_Problem_. Below are the records. Retype exactly the lines between the lines holding "fridge: (482, 269)" and "bookcase: (882, 951)", inclusive.
--- Records shown Enclosed Below ---
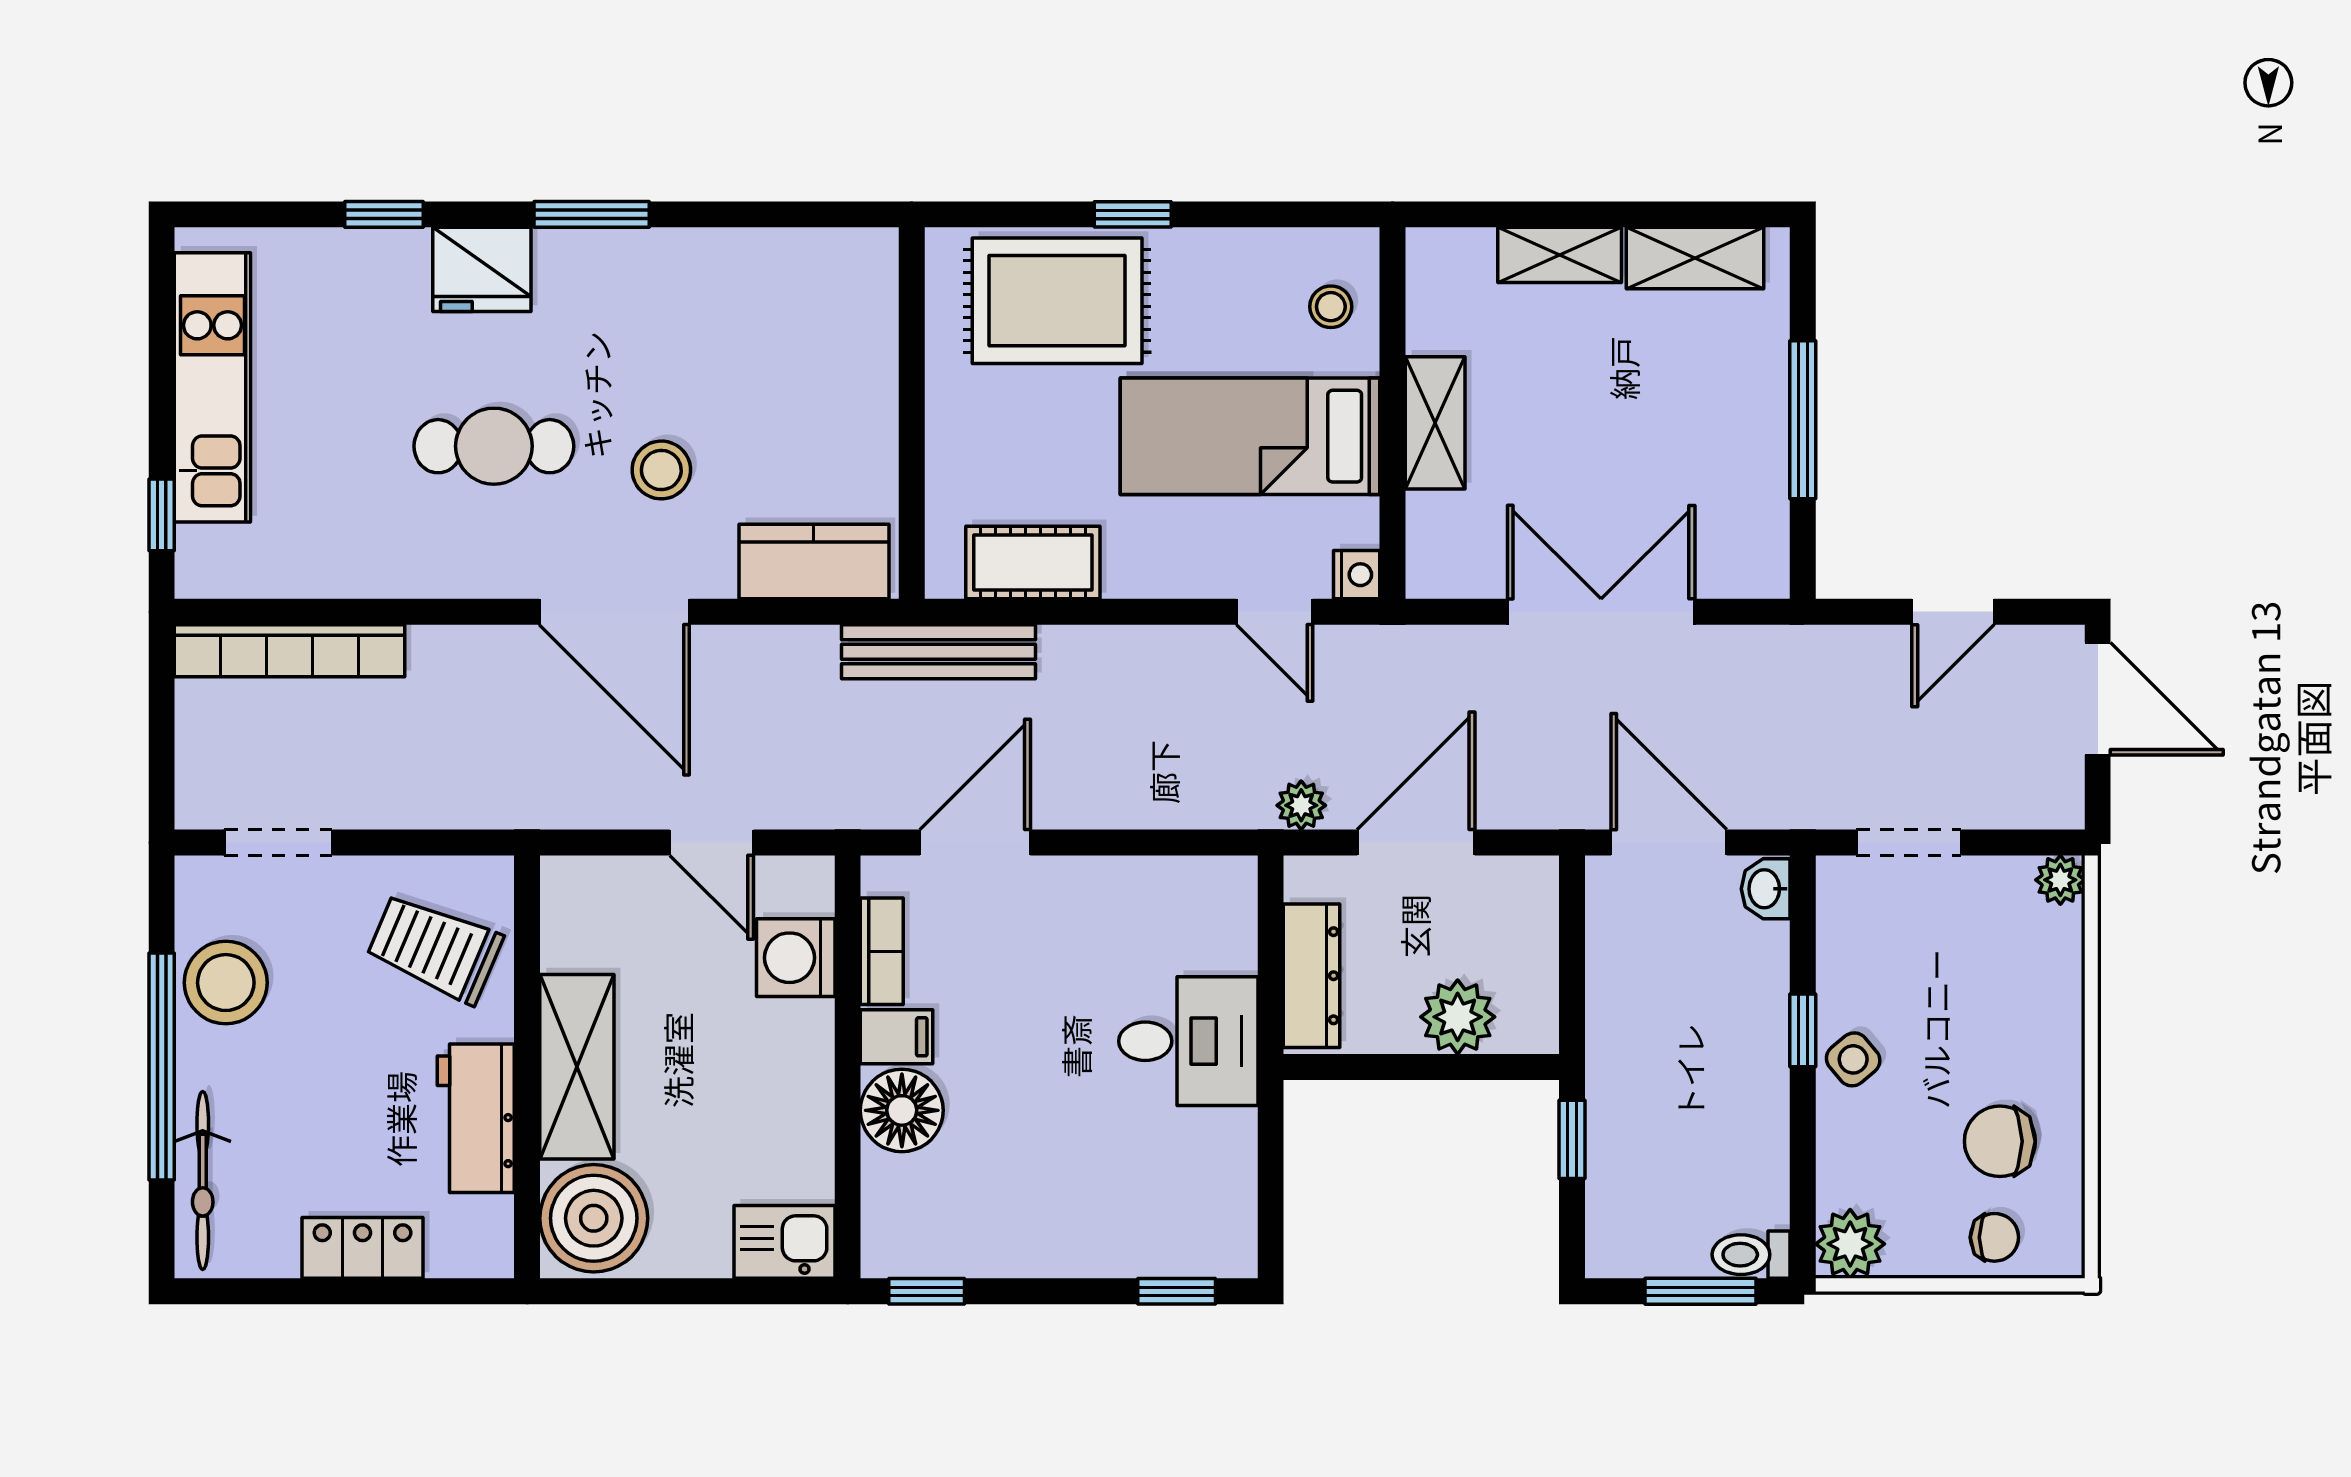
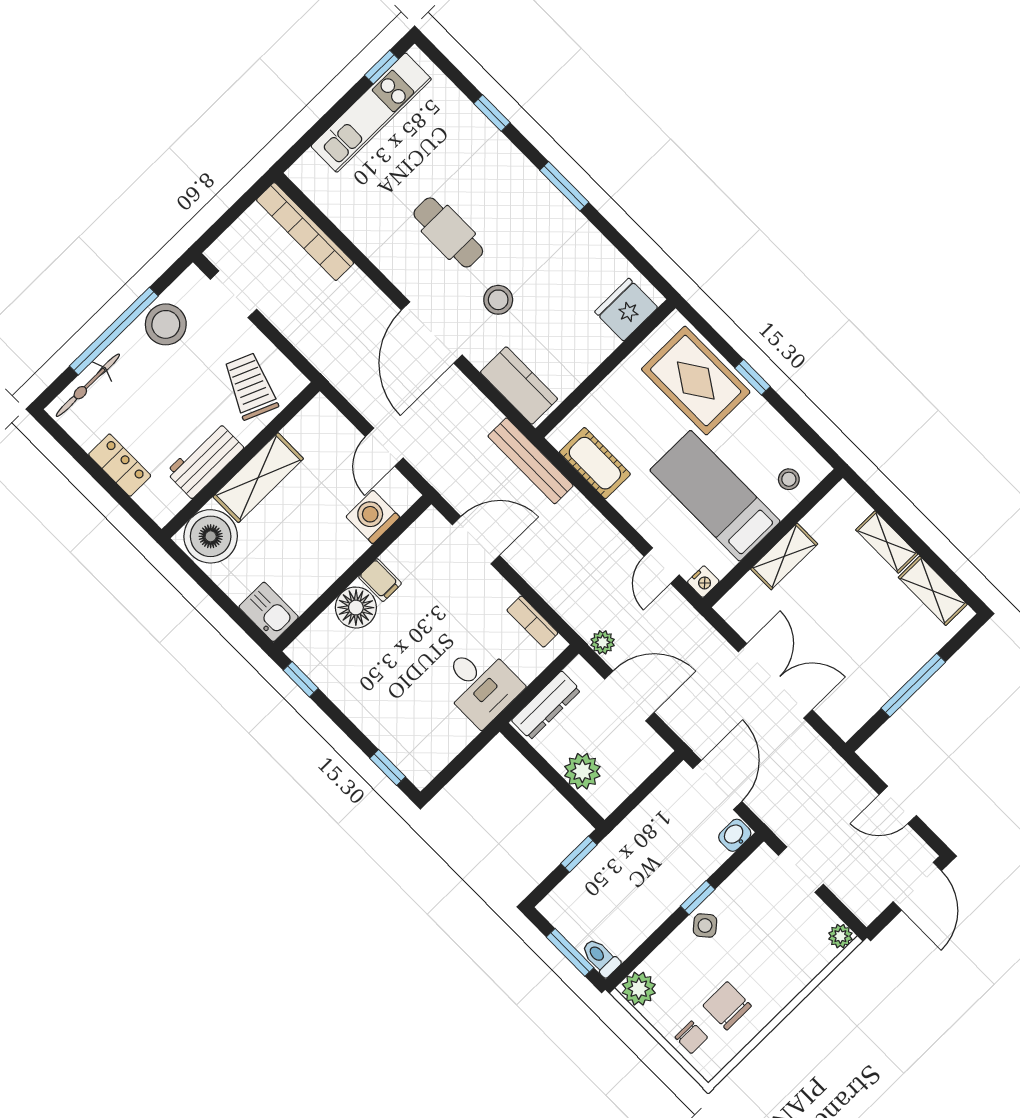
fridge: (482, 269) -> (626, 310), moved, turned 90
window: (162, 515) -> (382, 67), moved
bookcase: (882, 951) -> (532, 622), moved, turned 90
--- End of Enclosed Records shown ---
--- Records shown Enclosed Below ---
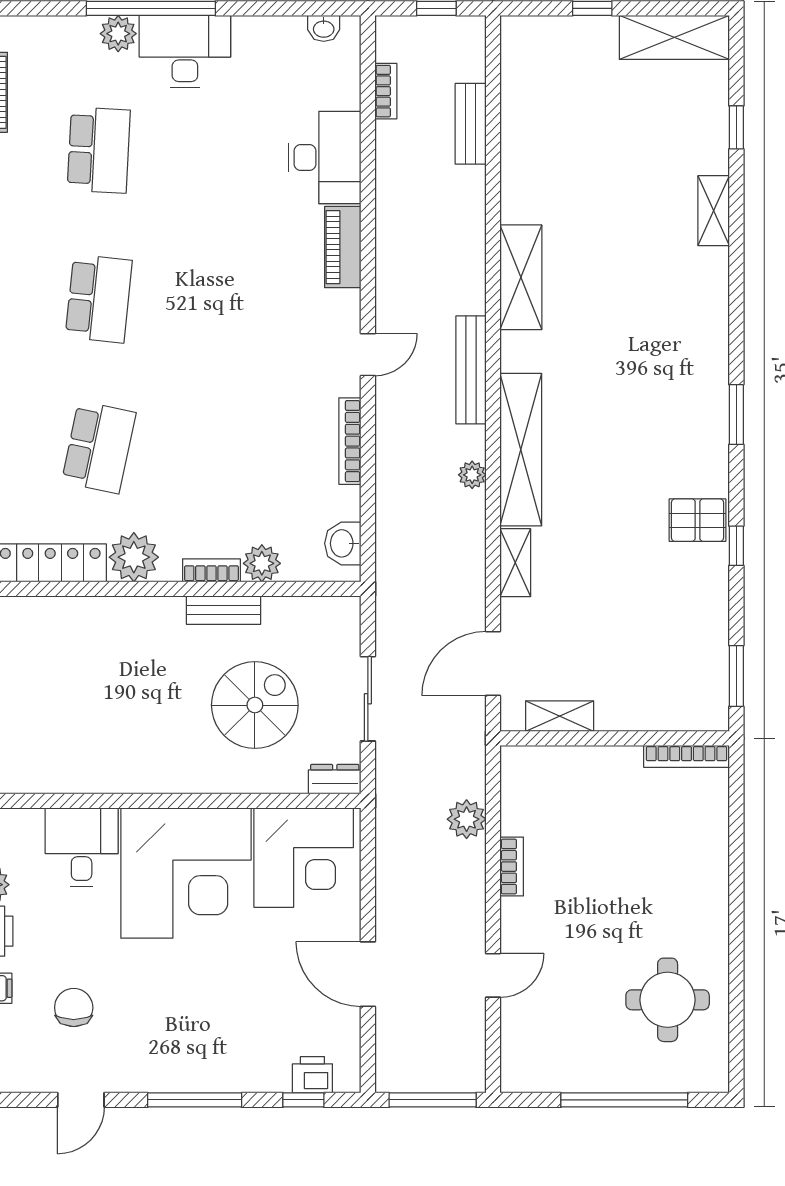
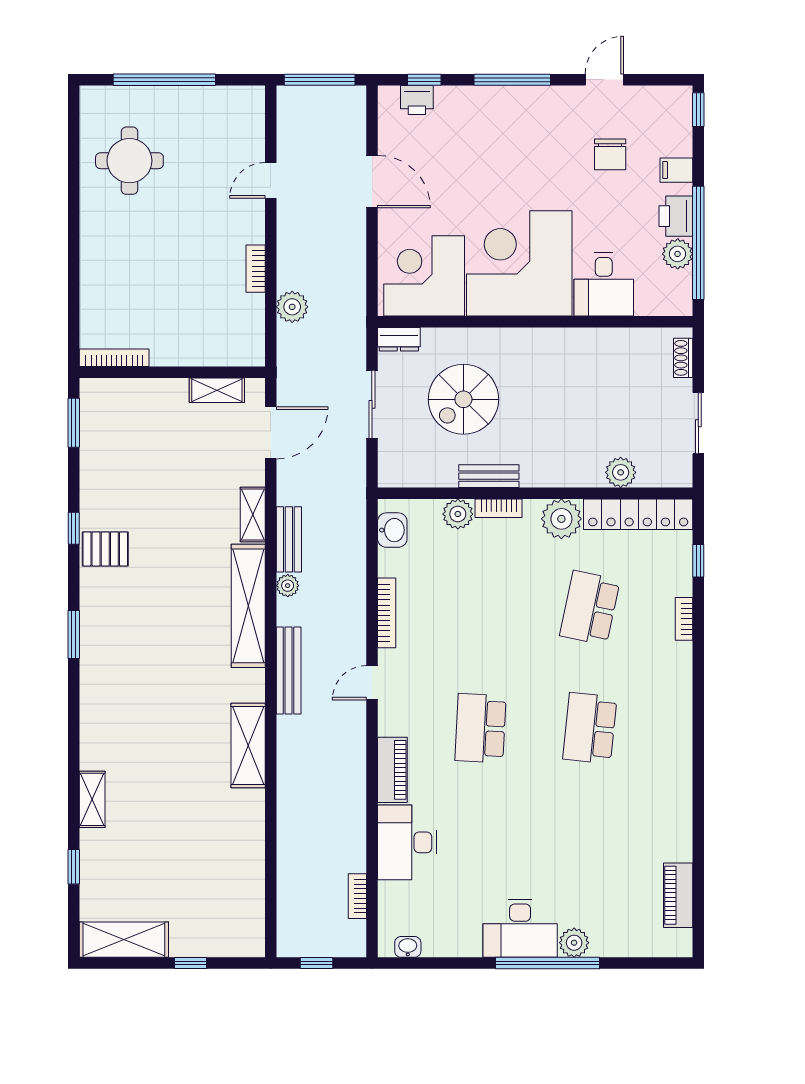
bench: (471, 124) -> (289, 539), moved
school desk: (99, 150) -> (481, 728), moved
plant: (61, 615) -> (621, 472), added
--- End of Enclosed Records shown ---
_Response for this exercise_.
fridge: (482, 269) -> (626, 310), moved, turned 90
window: (162, 515) -> (382, 67), moved
bookcase: (882, 951) -> (532, 622), moved, turned 90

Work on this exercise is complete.